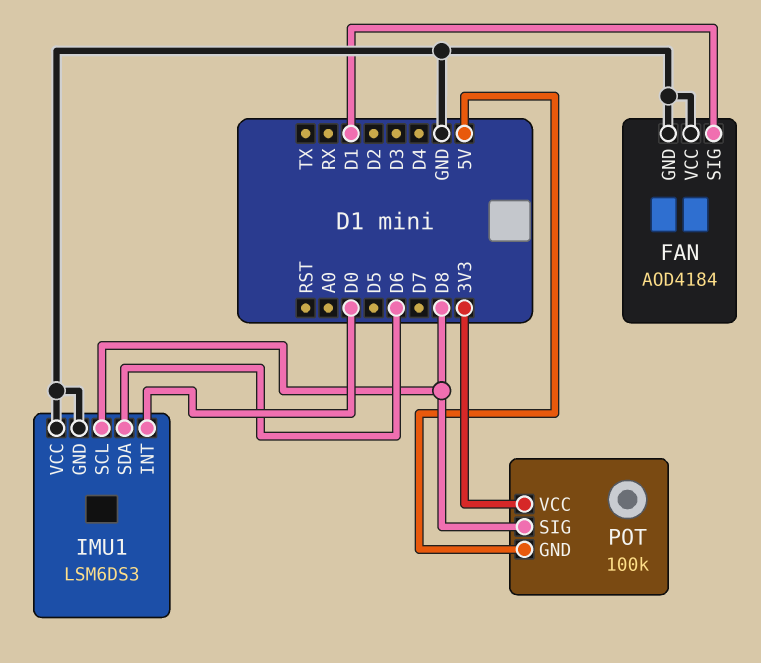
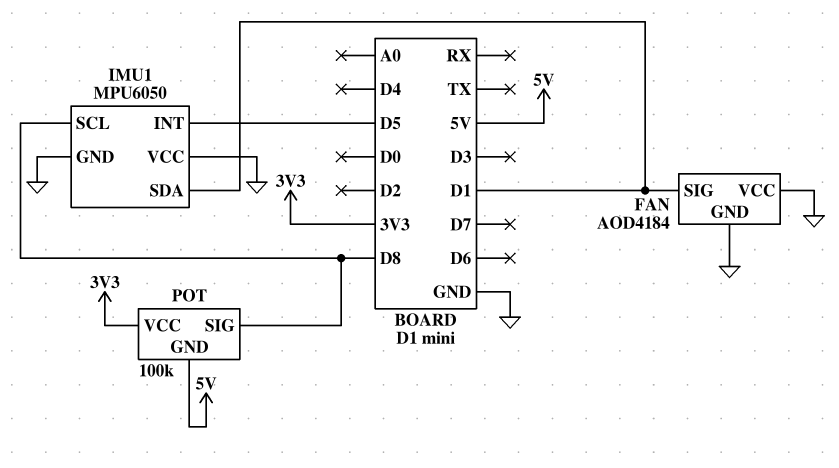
IMU1: LSM6DS3 -> MPU6050
IMU1 pin INT: D0 -> D5
IMU1 pin SDA: D6 -> D1

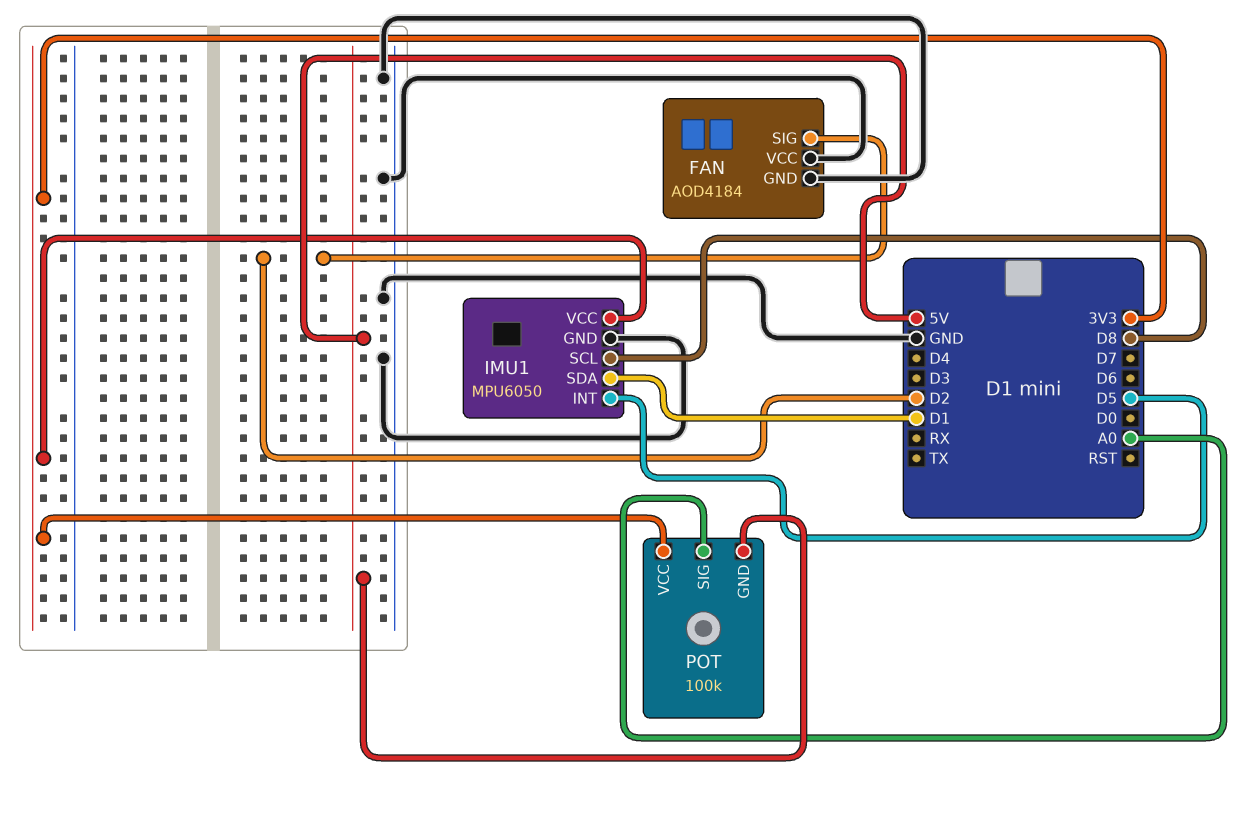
FAN pin SIG: D1 -> D2
IMU1 pin VCC: GND -> 3V3
POT pin SIG: D8 -> A0

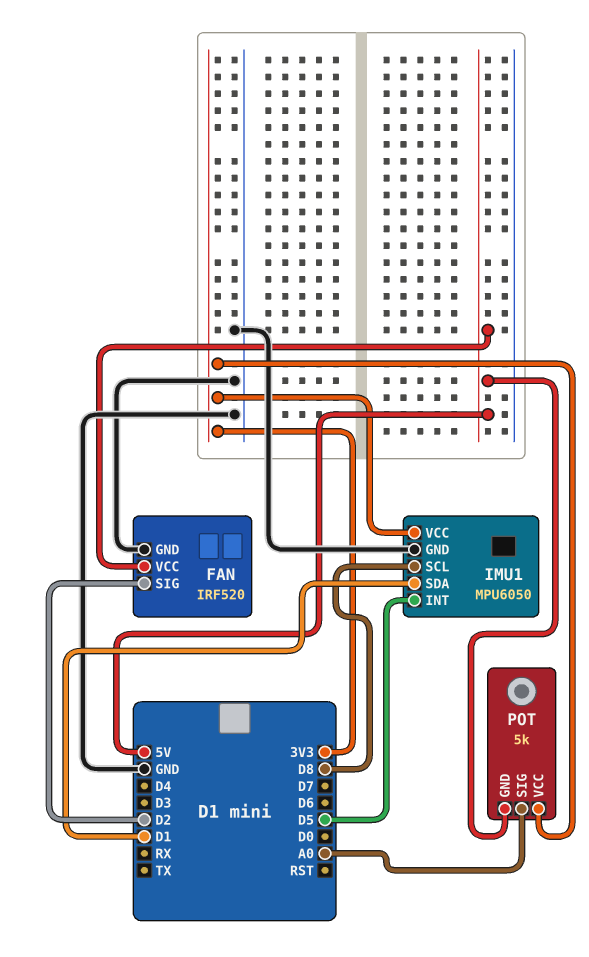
FAN: AOD4184 -> IRF520
FAN pin VCC: GND -> 5V
POT: 100k -> 5k

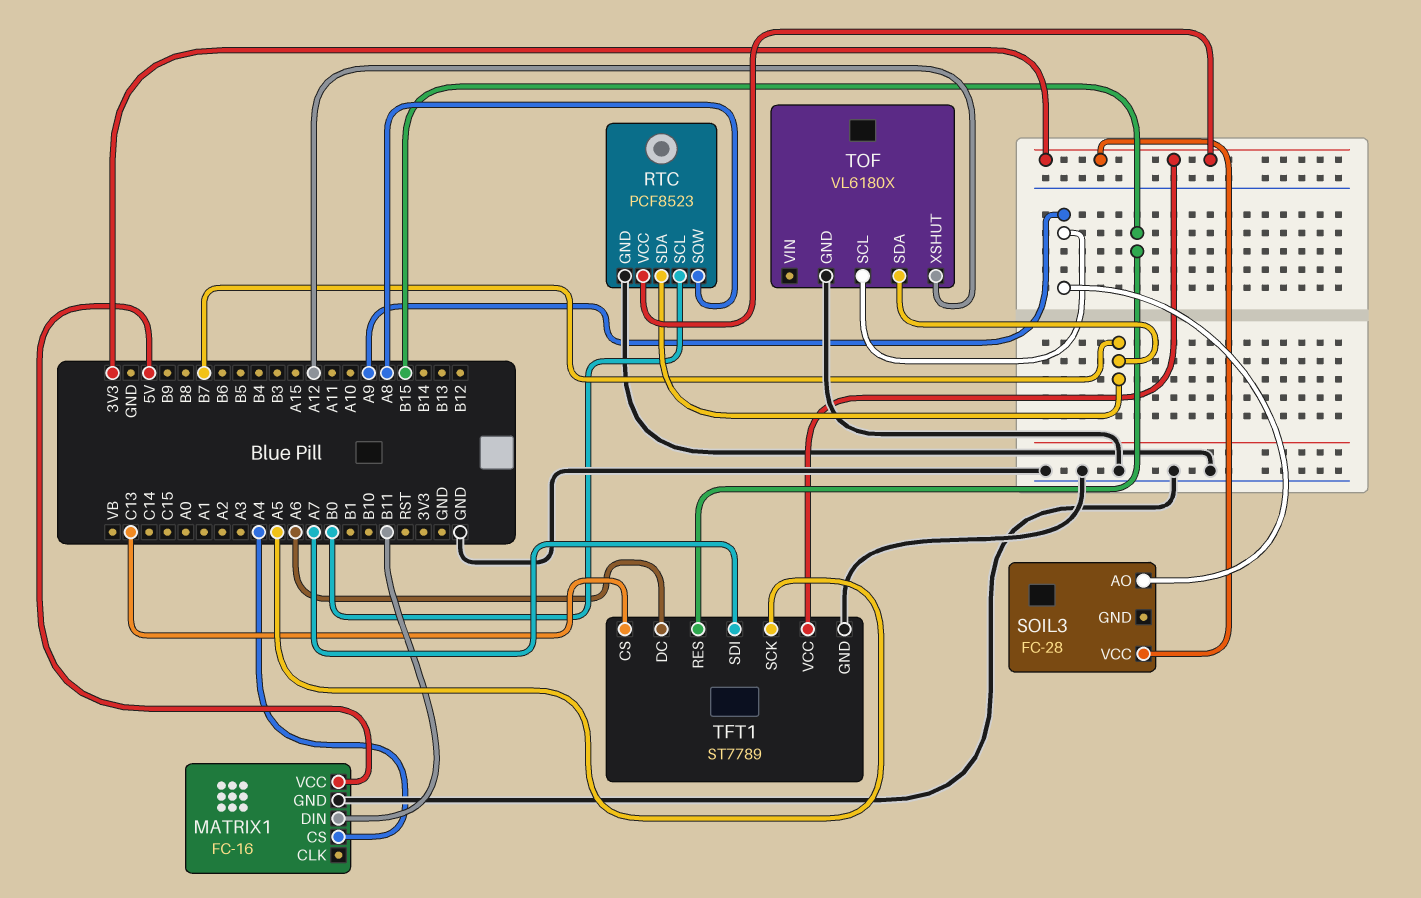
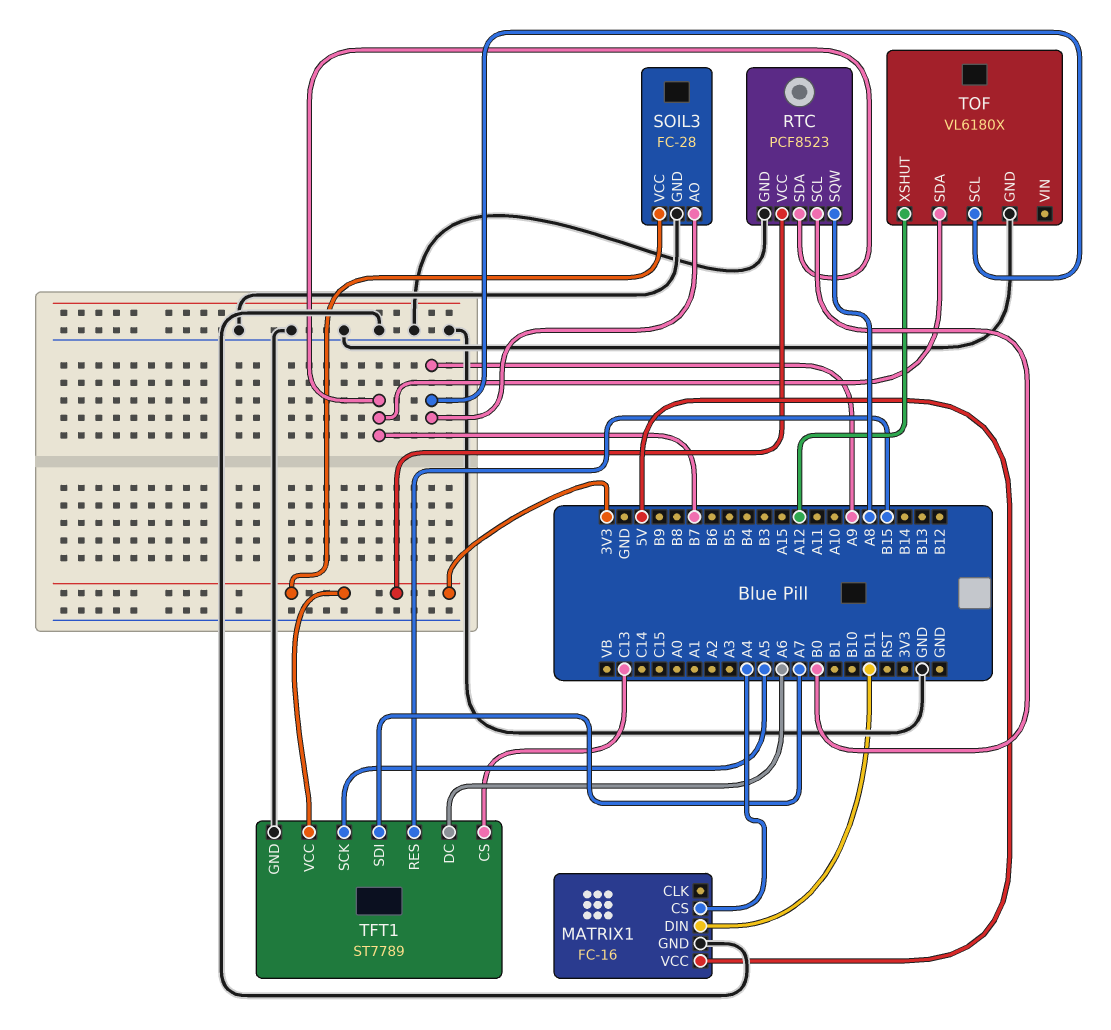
SOIL3 pin GND: none -> GND

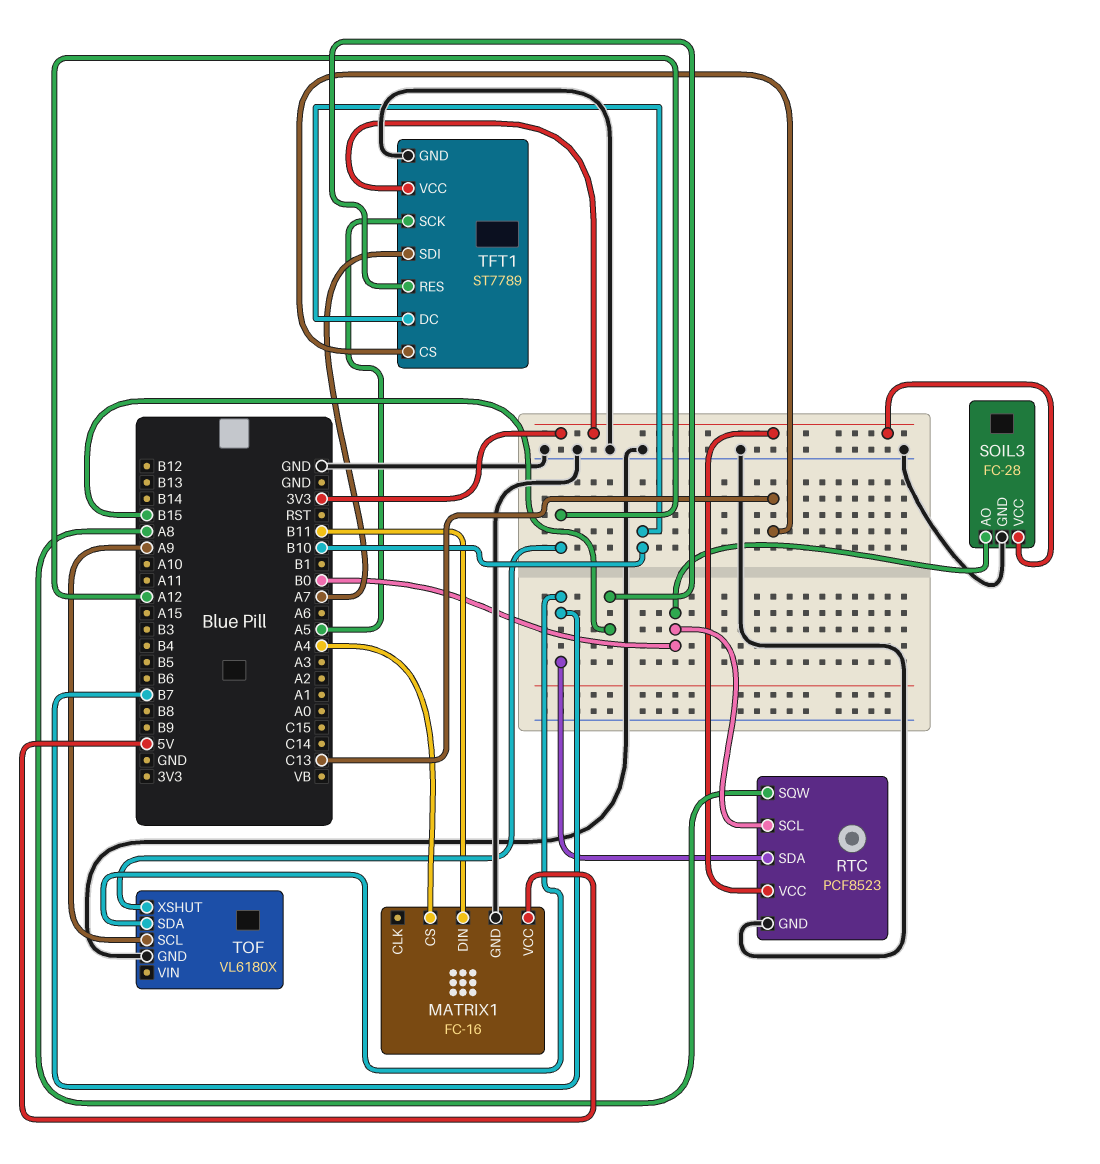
SOIL3 pin AO: A9 -> B0
TFT1 pin DC: A6 -> B10

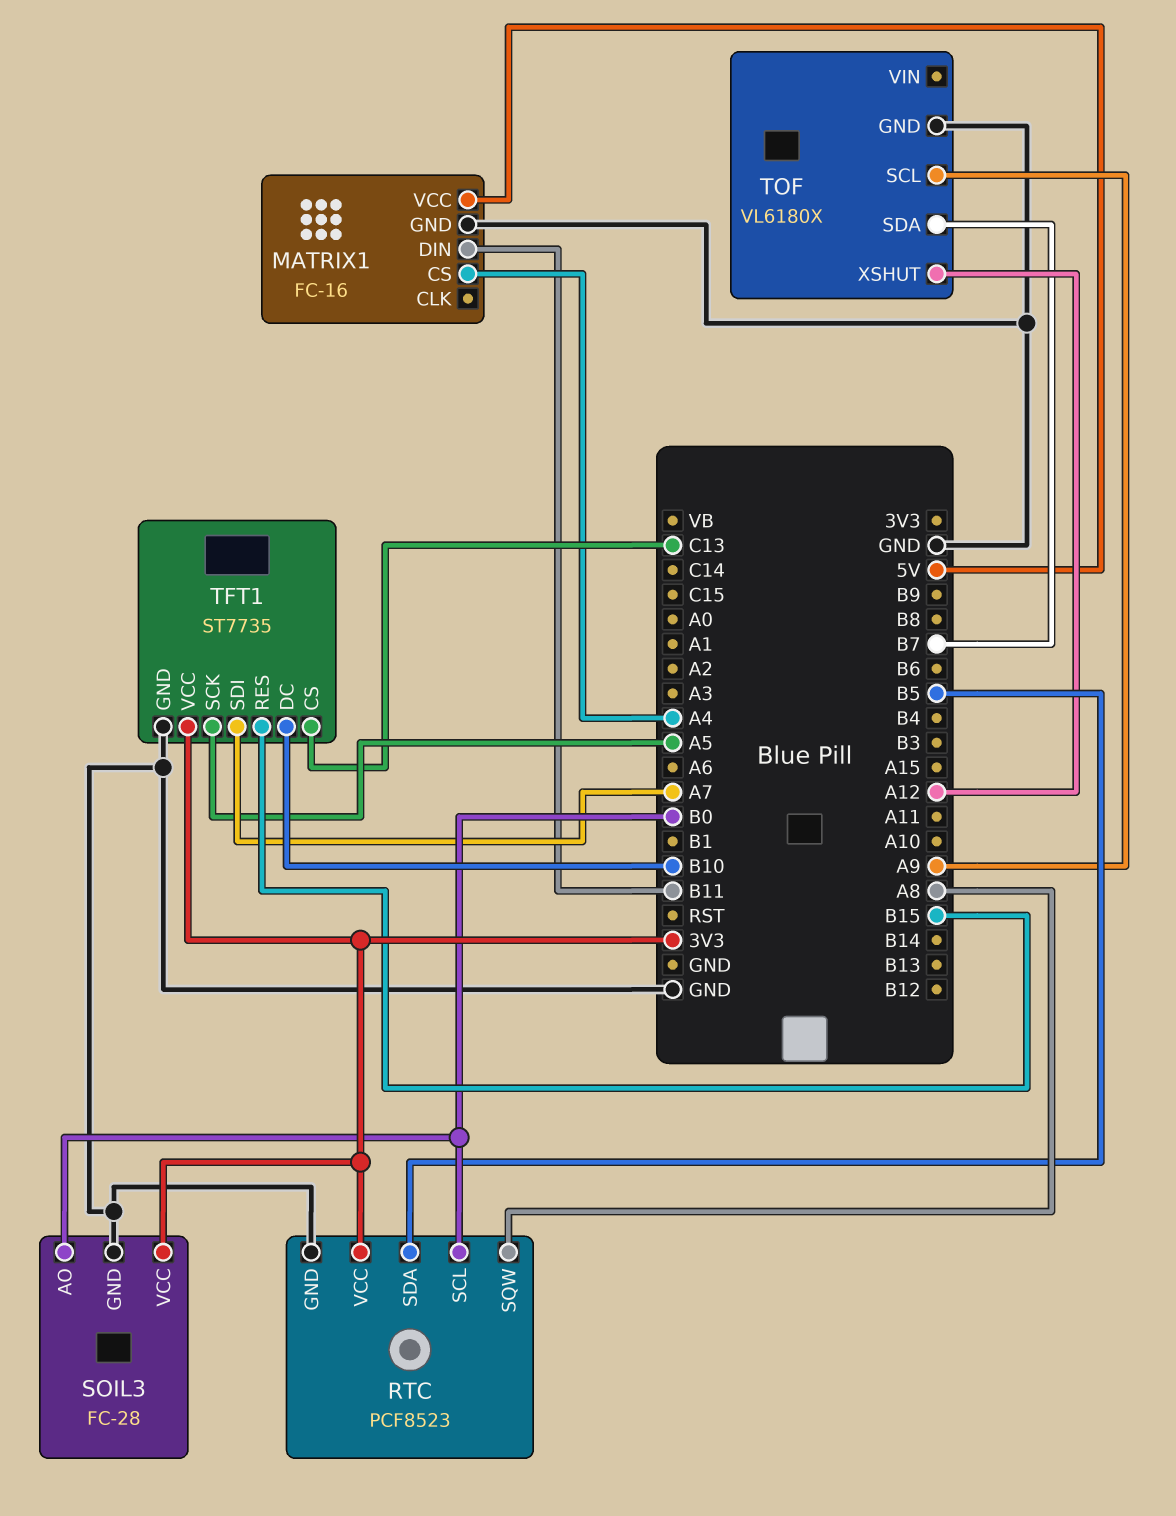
RTC pin SDA: B7 -> B5
TFT1: ST7789 -> ST7735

________________

▸ **Exercise objective**
Write out the line that contains "POT pin SIG: D8 -> A0" and every line after it to the end of the data, exactly as they stand. Omit the pictures.

▸ **Expected answer**
POT pin SIG: D8 -> A0

FAN: AOD4184 -> IRF520
FAN pin VCC: GND -> 5V
POT: 100k -> 5k

SOIL3 pin GND: none -> GND

SOIL3 pin AO: A9 -> B0
TFT1 pin DC: A6 -> B10

RTC pin SDA: B7 -> B5
TFT1: ST7789 -> ST7735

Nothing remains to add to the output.